Instructions to follow –
Please print the entries exactly, omitting each image.

(Scene edit records)

________________________________________

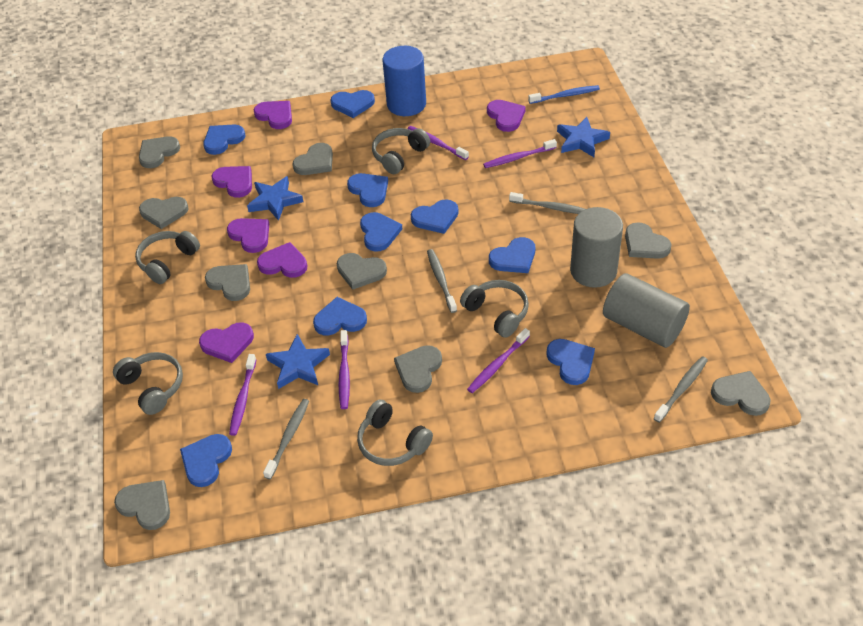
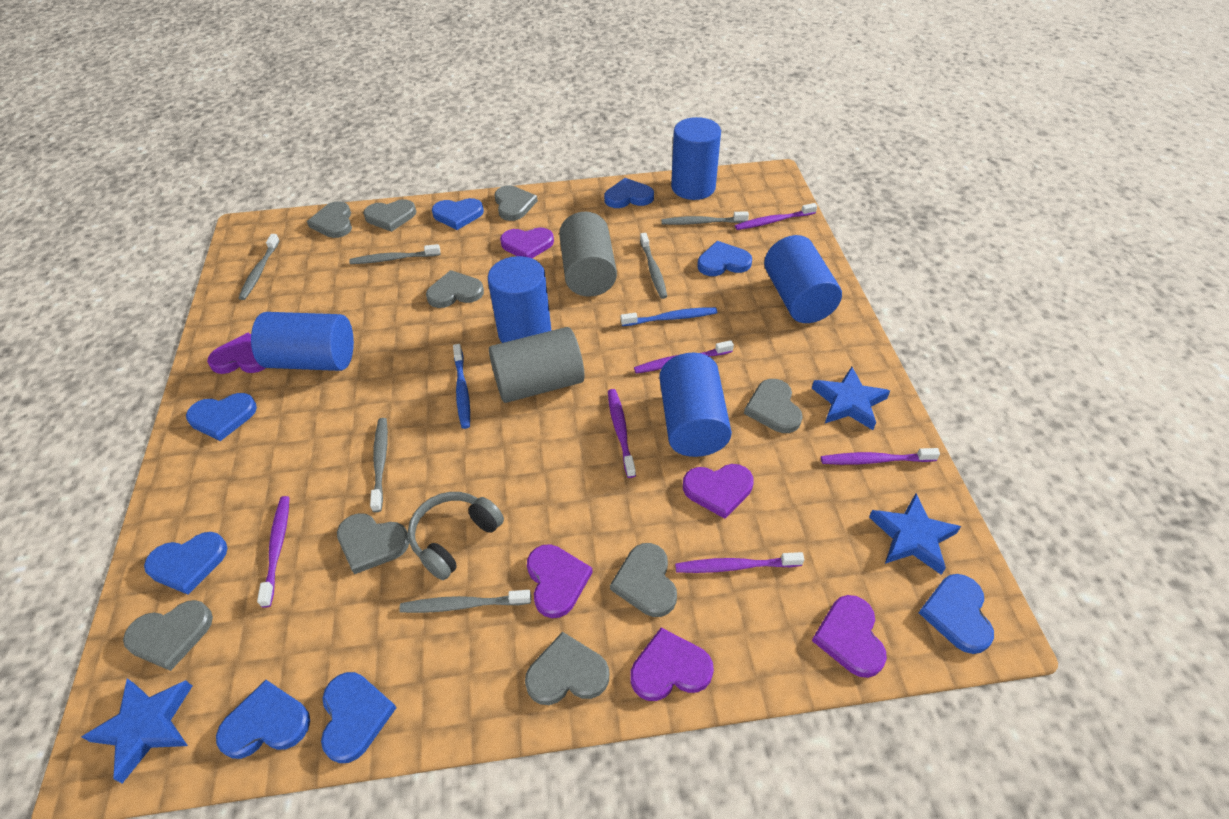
blue cylinder: 1 -> 5
blue heart: 9 -> 8
blue toothbrush: 1 -> 2
grey headphones: 5 -> 1
grey toothbrush: 4 -> 6
purple toothbrush: 5 -> 6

________________________________________

Answer to this task –
blue cylinder: 1 -> 5
blue heart: 9 -> 8
blue toothbrush: 1 -> 2
grey headphones: 5 -> 1
grey toothbrush: 4 -> 6
purple toothbrush: 5 -> 6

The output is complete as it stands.